_Records supplied_

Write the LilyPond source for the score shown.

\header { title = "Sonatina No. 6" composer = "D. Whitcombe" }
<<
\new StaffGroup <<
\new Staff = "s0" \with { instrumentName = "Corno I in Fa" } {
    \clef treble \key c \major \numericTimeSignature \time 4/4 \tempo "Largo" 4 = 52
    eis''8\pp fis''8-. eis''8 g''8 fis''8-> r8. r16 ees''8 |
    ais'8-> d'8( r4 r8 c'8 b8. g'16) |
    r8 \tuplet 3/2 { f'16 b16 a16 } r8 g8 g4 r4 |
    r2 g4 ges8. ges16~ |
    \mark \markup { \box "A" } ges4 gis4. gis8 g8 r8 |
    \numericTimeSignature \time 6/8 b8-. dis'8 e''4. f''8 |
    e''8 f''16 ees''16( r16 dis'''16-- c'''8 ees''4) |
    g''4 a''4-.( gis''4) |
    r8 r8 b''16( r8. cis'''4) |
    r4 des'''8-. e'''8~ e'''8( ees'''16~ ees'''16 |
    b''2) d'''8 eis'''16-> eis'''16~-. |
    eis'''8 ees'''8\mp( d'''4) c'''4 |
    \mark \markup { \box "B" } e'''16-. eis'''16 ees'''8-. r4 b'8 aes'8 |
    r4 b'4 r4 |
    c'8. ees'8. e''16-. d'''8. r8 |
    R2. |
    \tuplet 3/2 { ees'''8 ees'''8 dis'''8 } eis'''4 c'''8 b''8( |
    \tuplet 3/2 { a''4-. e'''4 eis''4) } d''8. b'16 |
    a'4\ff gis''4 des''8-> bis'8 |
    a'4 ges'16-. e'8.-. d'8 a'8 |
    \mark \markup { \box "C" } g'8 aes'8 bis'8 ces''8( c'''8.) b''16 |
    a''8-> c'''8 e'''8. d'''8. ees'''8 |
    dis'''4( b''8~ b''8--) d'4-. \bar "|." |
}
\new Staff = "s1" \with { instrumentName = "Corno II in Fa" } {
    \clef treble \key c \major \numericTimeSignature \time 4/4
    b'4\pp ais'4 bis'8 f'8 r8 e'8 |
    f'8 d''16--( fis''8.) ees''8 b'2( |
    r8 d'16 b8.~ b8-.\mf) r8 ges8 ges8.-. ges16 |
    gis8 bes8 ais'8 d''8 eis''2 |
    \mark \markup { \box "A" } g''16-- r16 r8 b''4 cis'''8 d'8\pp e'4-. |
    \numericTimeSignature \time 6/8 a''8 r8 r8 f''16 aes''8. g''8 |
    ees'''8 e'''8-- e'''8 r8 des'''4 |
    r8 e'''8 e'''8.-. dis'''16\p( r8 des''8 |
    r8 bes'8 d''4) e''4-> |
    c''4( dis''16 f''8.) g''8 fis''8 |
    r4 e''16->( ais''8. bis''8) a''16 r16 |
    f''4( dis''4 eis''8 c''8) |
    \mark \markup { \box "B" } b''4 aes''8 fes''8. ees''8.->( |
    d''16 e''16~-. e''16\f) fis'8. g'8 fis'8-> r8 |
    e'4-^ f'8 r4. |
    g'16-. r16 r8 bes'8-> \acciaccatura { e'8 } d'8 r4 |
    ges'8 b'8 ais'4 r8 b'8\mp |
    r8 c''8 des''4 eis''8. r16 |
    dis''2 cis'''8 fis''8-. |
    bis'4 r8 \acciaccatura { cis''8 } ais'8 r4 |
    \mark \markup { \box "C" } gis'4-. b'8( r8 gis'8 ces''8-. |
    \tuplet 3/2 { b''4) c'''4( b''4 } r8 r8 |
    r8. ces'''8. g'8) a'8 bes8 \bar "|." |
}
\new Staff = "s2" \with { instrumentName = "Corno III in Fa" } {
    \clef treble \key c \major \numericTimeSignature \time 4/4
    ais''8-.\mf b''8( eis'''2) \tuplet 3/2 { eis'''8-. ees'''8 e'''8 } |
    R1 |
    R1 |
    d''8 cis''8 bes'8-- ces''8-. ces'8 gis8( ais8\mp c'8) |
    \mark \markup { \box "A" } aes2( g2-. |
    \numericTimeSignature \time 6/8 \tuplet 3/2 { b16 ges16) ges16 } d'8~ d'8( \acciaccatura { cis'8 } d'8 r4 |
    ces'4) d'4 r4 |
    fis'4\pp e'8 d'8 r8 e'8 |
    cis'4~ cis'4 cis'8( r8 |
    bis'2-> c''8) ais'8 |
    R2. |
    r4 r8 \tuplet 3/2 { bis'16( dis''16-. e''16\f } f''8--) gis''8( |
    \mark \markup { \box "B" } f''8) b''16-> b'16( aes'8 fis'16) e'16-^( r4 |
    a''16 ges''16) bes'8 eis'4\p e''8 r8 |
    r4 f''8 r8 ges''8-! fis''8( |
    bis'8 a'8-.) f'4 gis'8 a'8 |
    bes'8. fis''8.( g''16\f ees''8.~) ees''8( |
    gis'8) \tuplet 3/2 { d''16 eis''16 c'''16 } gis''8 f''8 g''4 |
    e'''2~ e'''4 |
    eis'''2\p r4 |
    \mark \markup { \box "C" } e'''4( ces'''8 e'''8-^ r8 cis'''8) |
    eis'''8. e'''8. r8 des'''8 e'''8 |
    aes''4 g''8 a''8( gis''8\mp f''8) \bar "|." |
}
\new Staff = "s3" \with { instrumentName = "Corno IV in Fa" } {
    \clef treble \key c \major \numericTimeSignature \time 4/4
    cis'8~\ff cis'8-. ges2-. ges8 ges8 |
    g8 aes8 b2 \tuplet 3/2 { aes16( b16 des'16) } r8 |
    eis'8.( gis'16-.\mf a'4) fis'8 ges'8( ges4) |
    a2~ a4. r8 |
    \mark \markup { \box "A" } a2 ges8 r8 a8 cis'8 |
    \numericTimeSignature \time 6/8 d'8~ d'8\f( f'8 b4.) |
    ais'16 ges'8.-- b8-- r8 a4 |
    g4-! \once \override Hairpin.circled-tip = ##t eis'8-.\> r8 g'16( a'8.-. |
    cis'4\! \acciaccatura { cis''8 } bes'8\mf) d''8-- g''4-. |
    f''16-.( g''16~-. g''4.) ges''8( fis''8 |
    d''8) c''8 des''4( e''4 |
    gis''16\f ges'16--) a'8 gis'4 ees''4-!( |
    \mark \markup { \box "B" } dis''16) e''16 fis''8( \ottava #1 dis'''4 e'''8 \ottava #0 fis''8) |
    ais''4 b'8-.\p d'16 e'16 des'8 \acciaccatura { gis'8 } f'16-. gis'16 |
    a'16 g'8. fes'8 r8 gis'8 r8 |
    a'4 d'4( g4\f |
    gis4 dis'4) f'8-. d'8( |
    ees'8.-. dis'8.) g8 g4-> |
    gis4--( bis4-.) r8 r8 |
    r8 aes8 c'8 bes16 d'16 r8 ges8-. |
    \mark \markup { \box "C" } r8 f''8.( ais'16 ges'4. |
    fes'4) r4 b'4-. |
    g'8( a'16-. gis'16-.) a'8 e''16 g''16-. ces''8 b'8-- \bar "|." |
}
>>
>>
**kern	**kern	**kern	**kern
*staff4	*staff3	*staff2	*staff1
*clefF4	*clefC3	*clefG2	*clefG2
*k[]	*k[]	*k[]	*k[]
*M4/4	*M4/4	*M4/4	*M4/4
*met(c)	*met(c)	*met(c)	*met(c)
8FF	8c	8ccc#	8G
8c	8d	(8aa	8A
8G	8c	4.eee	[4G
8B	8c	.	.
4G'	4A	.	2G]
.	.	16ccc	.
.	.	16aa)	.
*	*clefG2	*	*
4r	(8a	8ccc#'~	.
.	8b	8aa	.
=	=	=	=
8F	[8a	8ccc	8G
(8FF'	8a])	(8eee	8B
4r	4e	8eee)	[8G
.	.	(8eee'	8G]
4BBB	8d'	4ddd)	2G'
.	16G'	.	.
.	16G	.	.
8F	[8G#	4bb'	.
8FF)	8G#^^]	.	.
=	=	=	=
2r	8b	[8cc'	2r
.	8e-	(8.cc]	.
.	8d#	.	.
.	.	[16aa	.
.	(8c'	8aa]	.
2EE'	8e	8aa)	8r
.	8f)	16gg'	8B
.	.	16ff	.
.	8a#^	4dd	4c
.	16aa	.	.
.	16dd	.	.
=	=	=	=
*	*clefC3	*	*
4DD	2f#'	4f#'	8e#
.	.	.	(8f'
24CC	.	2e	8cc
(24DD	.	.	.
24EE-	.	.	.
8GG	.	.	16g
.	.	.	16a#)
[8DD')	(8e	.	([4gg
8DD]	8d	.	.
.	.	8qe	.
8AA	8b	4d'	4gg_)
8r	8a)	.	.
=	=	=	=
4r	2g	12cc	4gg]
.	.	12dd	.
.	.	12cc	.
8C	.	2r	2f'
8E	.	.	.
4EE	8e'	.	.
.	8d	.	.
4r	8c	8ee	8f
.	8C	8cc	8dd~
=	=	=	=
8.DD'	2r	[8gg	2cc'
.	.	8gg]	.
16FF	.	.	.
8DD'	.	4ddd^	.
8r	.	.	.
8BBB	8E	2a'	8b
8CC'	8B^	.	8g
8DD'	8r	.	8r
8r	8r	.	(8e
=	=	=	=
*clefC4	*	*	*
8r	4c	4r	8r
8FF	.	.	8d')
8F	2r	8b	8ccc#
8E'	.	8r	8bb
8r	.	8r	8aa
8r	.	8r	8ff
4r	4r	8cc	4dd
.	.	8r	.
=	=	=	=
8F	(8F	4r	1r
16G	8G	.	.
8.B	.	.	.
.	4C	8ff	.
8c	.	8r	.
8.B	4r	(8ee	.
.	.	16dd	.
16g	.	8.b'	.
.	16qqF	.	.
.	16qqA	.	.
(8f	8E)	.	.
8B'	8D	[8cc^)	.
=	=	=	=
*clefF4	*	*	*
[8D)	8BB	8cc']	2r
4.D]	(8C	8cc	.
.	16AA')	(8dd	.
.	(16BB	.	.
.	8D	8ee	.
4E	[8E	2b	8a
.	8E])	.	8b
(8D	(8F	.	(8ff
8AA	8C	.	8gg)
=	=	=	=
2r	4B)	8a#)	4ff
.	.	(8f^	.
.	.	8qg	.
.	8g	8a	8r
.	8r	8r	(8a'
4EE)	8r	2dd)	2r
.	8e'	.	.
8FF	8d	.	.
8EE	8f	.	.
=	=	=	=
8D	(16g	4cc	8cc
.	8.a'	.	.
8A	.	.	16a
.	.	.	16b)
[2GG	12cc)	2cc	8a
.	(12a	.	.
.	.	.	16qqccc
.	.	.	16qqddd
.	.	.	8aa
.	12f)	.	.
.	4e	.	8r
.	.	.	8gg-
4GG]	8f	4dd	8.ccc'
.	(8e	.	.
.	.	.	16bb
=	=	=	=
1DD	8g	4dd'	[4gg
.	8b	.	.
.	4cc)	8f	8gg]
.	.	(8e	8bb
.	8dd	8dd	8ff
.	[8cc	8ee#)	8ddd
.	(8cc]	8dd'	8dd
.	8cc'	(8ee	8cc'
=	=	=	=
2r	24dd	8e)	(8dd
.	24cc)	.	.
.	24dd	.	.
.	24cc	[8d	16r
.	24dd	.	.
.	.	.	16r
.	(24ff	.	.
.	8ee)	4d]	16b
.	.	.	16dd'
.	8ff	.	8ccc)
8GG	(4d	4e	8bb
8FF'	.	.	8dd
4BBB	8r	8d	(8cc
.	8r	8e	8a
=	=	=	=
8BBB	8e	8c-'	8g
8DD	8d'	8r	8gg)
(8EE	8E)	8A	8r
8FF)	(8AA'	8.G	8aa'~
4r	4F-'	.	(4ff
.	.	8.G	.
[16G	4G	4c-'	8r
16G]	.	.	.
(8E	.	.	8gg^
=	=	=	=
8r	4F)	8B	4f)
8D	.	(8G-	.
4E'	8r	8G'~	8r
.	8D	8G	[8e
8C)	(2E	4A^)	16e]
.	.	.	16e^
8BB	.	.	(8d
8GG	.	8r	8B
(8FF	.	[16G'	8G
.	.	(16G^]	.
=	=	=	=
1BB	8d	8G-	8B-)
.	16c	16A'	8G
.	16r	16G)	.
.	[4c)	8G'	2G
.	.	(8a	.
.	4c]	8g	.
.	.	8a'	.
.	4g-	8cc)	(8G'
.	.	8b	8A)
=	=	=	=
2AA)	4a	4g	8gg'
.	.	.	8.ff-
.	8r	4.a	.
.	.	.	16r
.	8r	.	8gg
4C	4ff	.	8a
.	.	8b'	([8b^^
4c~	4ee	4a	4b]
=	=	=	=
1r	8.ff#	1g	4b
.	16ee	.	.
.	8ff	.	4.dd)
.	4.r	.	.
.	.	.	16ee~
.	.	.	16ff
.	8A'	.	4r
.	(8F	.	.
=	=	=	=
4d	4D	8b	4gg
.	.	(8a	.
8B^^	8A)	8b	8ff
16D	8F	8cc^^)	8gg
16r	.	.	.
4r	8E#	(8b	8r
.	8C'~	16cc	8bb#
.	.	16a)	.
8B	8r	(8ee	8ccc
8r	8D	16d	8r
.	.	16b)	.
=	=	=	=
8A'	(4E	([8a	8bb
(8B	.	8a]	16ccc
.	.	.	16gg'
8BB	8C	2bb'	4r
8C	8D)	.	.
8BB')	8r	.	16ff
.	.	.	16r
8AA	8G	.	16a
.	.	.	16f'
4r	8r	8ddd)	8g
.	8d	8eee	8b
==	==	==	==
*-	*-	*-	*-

_Goal of the exercise_
Locate each line in the material above that contains the string "acciaccatura", and copy those lines out in full.

_The result_
    g'16-. r16 r8 bes'8-> \acciaccatura { e'8 } d'8 r4 |
    bis'4 r8 \acciaccatura { cis''8 } ais'8 r4 |
    \numericTimeSignature \time 6/8 \tuplet 3/2 { b16 ges16) ges16 } d'8~ d'8( \acciaccatura { cis'8 } d'8 r4 |
    cis'4\! \acciaccatura { cis''8 } bes'8\mf) d''8-- g''4-. |
    ais''4 b'8-.\p d'16 e'16 des'8 \acciaccatura { gis'8 } f'16-. gis'16 |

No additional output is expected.